((
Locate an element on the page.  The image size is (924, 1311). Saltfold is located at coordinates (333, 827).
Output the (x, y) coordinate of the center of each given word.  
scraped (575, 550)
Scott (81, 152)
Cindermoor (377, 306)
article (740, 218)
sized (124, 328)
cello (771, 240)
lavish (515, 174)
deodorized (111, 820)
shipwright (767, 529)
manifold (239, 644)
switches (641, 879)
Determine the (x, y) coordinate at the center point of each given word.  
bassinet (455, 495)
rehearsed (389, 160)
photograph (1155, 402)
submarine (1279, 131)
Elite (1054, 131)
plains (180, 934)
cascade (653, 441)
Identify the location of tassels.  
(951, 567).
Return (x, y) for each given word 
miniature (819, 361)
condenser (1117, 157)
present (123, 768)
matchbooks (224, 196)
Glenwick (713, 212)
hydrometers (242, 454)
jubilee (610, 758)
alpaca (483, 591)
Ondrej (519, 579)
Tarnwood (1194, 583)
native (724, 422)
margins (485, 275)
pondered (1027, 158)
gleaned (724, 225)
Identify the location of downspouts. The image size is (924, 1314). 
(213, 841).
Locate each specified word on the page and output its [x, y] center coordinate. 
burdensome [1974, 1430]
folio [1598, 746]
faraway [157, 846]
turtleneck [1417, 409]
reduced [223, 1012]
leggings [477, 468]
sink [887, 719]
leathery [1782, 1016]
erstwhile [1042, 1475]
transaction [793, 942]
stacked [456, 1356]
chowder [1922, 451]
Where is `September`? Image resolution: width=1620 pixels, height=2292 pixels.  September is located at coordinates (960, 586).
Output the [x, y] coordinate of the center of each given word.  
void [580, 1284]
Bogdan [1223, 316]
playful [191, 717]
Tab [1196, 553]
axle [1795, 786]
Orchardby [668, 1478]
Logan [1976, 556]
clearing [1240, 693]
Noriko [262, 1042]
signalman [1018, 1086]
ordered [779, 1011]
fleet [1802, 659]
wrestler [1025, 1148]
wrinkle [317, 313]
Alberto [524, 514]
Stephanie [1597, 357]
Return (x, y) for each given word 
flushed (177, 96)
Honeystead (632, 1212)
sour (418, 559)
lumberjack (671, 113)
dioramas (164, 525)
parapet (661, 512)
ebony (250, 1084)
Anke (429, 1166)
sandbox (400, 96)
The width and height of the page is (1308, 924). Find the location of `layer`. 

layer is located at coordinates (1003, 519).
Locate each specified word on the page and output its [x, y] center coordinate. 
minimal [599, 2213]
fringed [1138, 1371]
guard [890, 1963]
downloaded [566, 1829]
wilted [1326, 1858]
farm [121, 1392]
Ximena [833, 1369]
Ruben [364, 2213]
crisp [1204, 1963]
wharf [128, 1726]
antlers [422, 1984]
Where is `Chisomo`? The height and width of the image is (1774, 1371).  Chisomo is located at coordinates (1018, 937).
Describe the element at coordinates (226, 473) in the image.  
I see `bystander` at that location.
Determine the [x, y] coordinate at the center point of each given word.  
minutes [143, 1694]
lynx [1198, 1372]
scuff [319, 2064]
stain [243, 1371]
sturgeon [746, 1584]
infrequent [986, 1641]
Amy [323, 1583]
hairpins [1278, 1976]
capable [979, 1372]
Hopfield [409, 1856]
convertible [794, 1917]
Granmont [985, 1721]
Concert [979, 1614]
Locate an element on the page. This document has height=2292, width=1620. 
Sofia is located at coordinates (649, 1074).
))
**Task instructions:** Copy out the data above in full, reproducing every line verbatim from first to last.

**Full answer:**
Locate an element on the page.  The image size is (924, 1311). Saltfold is located at coordinates (333, 827).
Output the (x, y) coordinate of the center of each given word.  
scraped (575, 550)
Scott (81, 152)
Cindermoor (377, 306)
article (740, 218)
sized (124, 328)
cello (771, 240)
lavish (515, 174)
deodorized (111, 820)
shipwright (767, 529)
manifold (239, 644)
switches (641, 879)
Determine the (x, y) coordinate at the center point of each given word.  
bassinet (455, 495)
rehearsed (389, 160)
photograph (1155, 402)
submarine (1279, 131)
Elite (1054, 131)
plains (180, 934)
cascade (653, 441)
Identify the location of tassels.  
(951, 567).
Return (x, y) for each given word 
miniature (819, 361)
condenser (1117, 157)
present (123, 768)
matchbooks (224, 196)
Glenwick (713, 212)
hydrometers (242, 454)
jubilee (610, 758)
alpaca (483, 591)
Ondrej (519, 579)
Tarnwood (1194, 583)
native (724, 422)
margins (485, 275)
pondered (1027, 158)
gleaned (724, 225)
Identify the location of downspouts. The image size is (924, 1314). 
(213, 841).
Locate each specified word on the page and output its [x, y] center coordinate. 
burdensome [1974, 1430]
folio [1598, 746]
faraway [157, 846]
turtleneck [1417, 409]
reduced [223, 1012]
leggings [477, 468]
sink [887, 719]
leathery [1782, 1016]
erstwhile [1042, 1475]
transaction [793, 942]
stacked [456, 1356]
chowder [1922, 451]
Where is `September`? Image resolution: width=1620 pixels, height=2292 pixels.  September is located at coordinates (960, 586).
Output the [x, y] coordinate of the center of each given word.  
void [580, 1284]
Bogdan [1223, 316]
playful [191, 717]
Tab [1196, 553]
axle [1795, 786]
Orchardby [668, 1478]
Logan [1976, 556]
clearing [1240, 693]
Noriko [262, 1042]
signalman [1018, 1086]
ordered [779, 1011]
fleet [1802, 659]
wrestler [1025, 1148]
wrinkle [317, 313]
Alberto [524, 514]
Stephanie [1597, 357]
Return (x, y) for each given word 
flushed (177, 96)
Honeystead (632, 1212)
sour (418, 559)
lumberjack (671, 113)
dioramas (164, 525)
parapet (661, 512)
ebony (250, 1084)
Anke (429, 1166)
sandbox (400, 96)
The width and height of the page is (1308, 924). Find the location of `layer`. 

layer is located at coordinates (1003, 519).
Locate each specified word on the page and output its [x, y] center coordinate. 
minimal [599, 2213]
fringed [1138, 1371]
guard [890, 1963]
downloaded [566, 1829]
wilted [1326, 1858]
farm [121, 1392]
Ximena [833, 1369]
Ruben [364, 2213]
crisp [1204, 1963]
wharf [128, 1726]
antlers [422, 1984]
Where is `Chisomo`? The height and width of the image is (1774, 1371).  Chisomo is located at coordinates (1018, 937).
Describe the element at coordinates (226, 473) in the image.  
I see `bystander` at that location.
Determine the [x, y] coordinate at the center point of each given word.  
minutes [143, 1694]
lynx [1198, 1372]
scuff [319, 2064]
stain [243, 1371]
sturgeon [746, 1584]
infrequent [986, 1641]
Amy [323, 1583]
hairpins [1278, 1976]
capable [979, 1372]
Hopfield [409, 1856]
convertible [794, 1917]
Granmont [985, 1721]
Concert [979, 1614]
Locate an element on the page. This document has height=2292, width=1620. 
Sofia is located at coordinates (649, 1074).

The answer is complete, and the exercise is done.